## Assignment
Each line from the one containing "RADIO pin MISO: D1 -> D3" through the end of the data below is to be output verbatim, with no lines added or left out.

### Material provided

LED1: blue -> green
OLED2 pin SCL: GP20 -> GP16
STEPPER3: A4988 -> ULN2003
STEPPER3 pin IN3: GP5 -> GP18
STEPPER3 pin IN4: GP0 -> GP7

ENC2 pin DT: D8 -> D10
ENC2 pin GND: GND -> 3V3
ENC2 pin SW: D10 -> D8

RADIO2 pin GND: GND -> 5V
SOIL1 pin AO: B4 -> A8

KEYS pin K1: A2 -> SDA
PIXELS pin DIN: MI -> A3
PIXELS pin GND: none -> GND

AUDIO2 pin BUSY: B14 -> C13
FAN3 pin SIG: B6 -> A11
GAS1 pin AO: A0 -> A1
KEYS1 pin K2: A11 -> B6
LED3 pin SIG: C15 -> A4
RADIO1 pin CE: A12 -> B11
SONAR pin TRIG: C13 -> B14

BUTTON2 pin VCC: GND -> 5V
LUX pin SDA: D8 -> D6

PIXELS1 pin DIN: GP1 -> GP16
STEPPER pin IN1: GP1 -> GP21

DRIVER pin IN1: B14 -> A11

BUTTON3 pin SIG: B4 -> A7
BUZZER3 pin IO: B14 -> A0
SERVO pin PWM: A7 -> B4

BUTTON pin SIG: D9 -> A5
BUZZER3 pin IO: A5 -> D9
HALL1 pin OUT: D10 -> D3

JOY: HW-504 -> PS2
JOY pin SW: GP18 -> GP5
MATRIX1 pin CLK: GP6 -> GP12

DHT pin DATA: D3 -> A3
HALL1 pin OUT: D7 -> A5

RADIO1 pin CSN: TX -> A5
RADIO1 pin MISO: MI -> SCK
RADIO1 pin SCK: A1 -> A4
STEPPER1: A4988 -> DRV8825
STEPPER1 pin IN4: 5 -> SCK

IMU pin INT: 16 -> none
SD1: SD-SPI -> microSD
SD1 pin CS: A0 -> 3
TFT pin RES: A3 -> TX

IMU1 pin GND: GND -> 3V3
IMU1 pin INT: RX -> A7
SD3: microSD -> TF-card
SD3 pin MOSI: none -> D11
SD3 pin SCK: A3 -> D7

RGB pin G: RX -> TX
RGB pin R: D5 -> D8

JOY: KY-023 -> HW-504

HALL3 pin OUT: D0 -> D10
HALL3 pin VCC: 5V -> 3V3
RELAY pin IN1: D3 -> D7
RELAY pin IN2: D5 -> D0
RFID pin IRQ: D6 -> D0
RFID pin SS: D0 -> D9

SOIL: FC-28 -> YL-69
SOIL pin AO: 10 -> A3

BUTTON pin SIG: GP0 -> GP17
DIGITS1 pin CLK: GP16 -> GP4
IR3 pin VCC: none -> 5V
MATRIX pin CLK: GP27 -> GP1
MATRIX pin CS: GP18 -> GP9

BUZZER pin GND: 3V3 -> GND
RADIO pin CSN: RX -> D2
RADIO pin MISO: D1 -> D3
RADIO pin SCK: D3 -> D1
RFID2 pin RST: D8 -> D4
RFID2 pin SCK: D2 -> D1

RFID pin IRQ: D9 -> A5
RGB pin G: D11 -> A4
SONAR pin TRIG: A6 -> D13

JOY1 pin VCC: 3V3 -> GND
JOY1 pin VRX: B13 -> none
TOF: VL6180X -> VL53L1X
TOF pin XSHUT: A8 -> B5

######

## Response area
RADIO pin MISO: D1 -> D3
RADIO pin SCK: D3 -> D1
RFID2 pin RST: D8 -> D4
RFID2 pin SCK: D2 -> D1

RFID pin IRQ: D9 -> A5
RGB pin G: D11 -> A4
SONAR pin TRIG: A6 -> D13

JOY1 pin VCC: 3V3 -> GND
JOY1 pin VRX: B13 -> none
TOF: VL6180X -> VL53L1X
TOF pin XSHUT: A8 -> B5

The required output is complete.